-- CONSIGNE --
Réécrivez toutes les lignes des données ci-dessous sous forme de liste numérotée, sans lignes vides et en omettant les images.

-- DONNÉES AFFICHÉES --
======
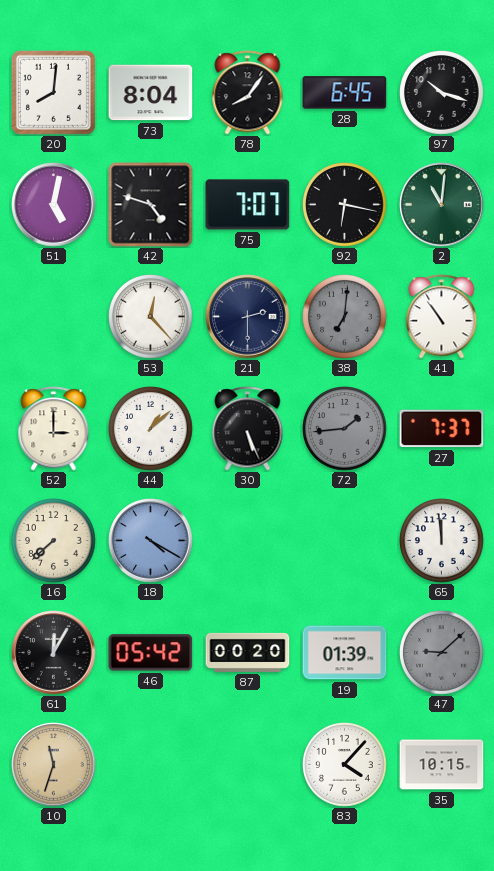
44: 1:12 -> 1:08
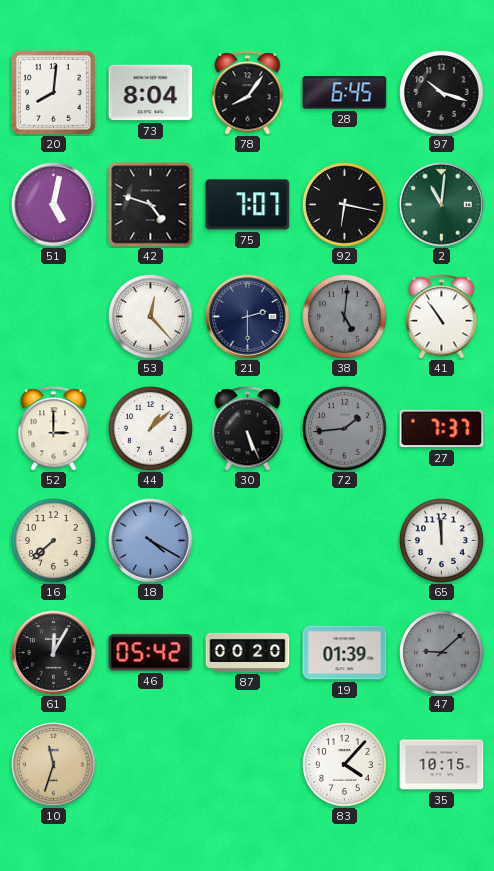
38: 7:01 -> 5:01
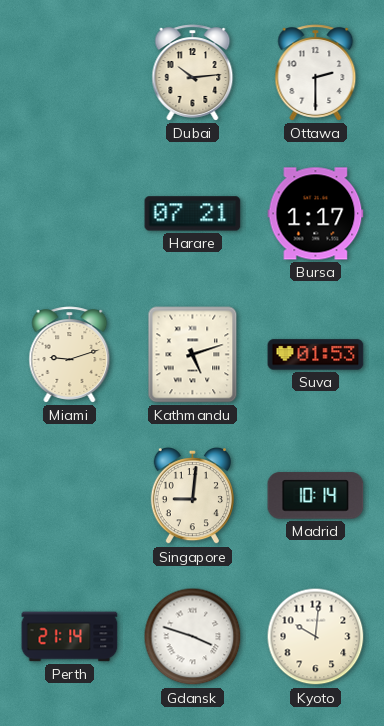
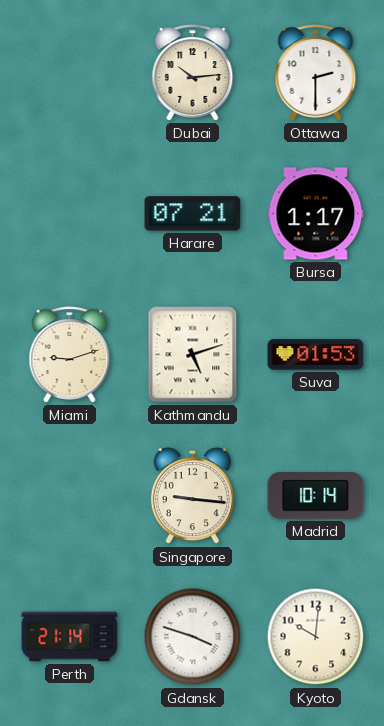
Singapore: 9:01 -> 9:16
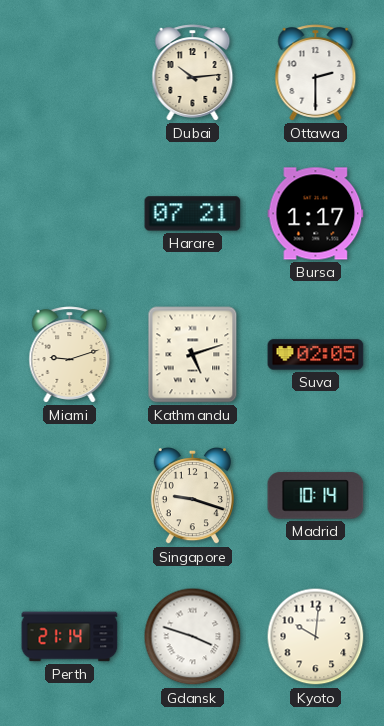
Suva: 01:53 -> 02:05
Singapore: 9:16 -> 9:18
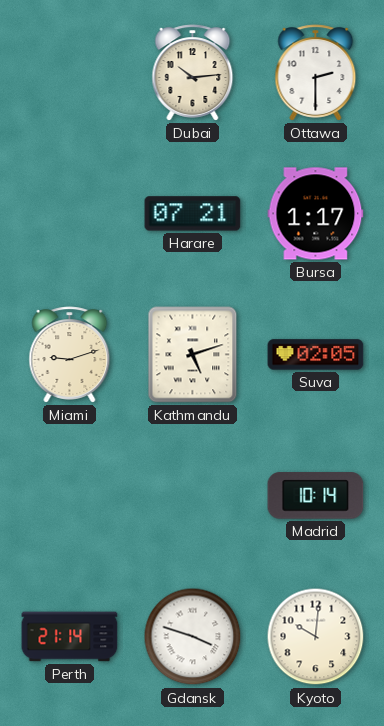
Singapore: 9:18 -> none
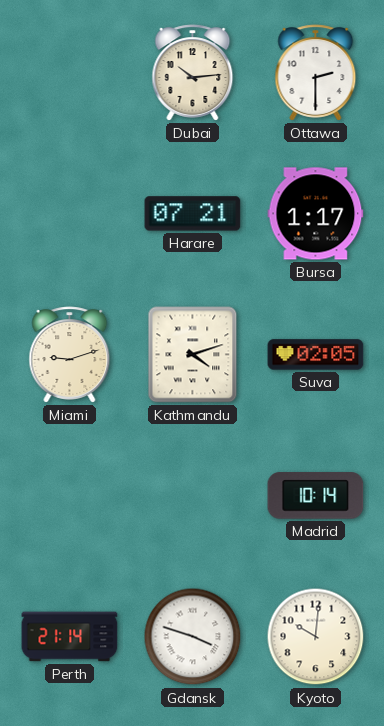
Kathmandu: 5:12 -> 4:12
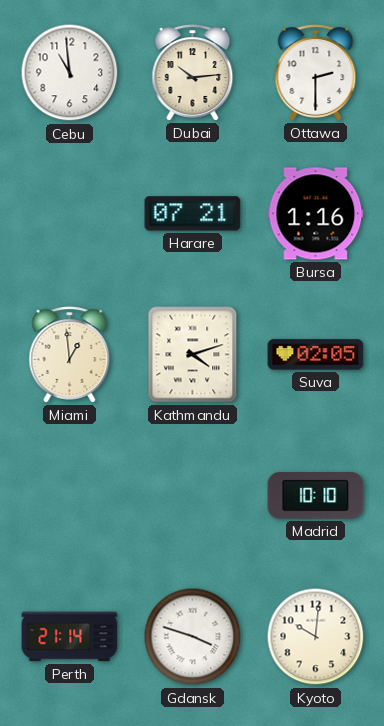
Cebu: none -> 10:59
Bursa: 1:17 -> 1:16
Miami: 9:12 -> 12:59
Madrid: 10:14 -> 10:10
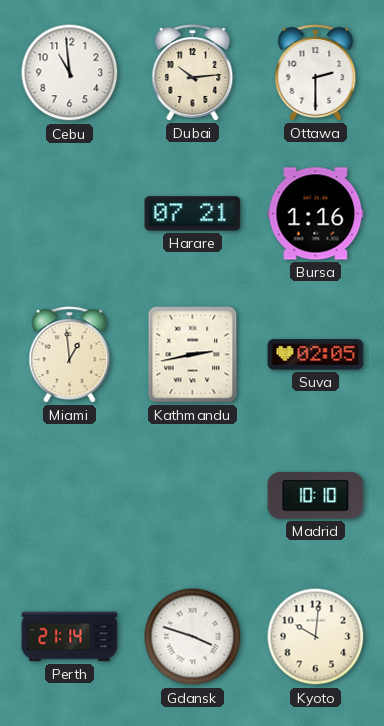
Kathmandu: 4:12 -> 2:43
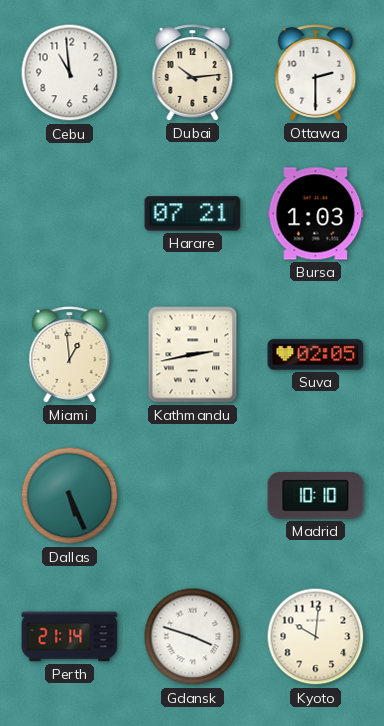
Bursa: 1:16 -> 1:03
Dallas: none -> 5:26
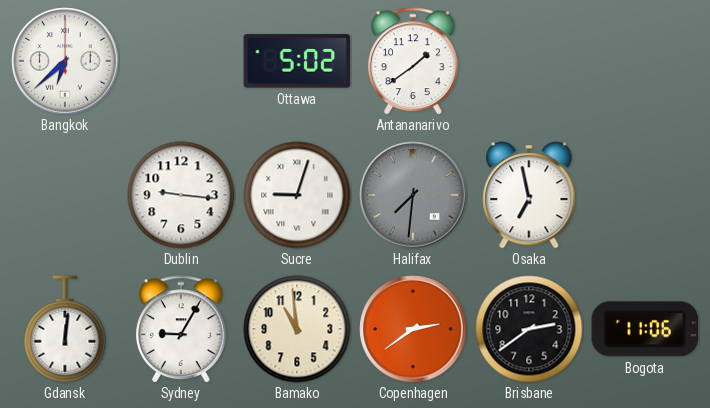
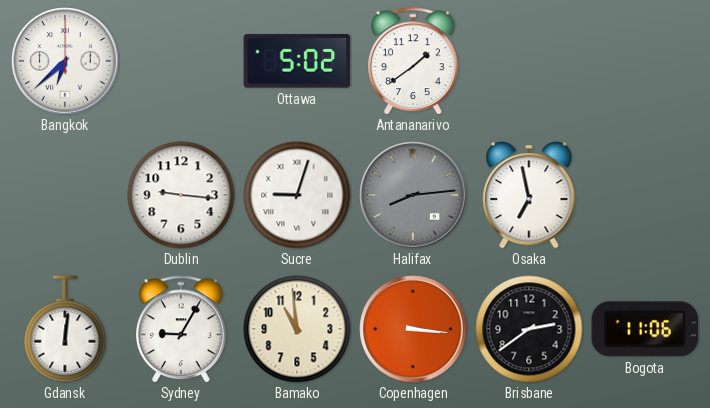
Halifax: 7:31 -> 8:14
Copenhagen: 2:39 -> 3:16
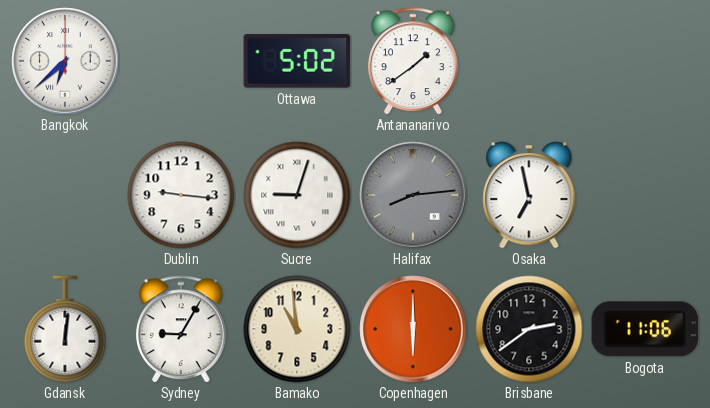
Copenhagen: 3:16 -> 6:00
======
-- RÉPONSE --
1. 44: 1:12 -> 1:08
2. 38: 7:01 -> 5:01
3. Singapore: 9:01 -> 9:16
4. Suva: 01:53 -> 02:05
5. Singapore: 9:16 -> 9:18
6. Singapore: 9:18 -> none
7. Kathmandu: 5:12 -> 4:12
8. Cebu: none -> 10:59
9. Bursa: 1:17 -> 1:16
10. Miami: 9:12 -> 12:59
11. Madrid: 10:14 -> 10:10
12. Kathmandu: 4:12 -> 2:43
13. Bursa: 1:16 -> 1:03
14. Dallas: none -> 5:26
15. Halifax: 7:31 -> 8:14
16. Copenhagen: 2:39 -> 3:16
17. Copenhagen: 3:16 -> 6:00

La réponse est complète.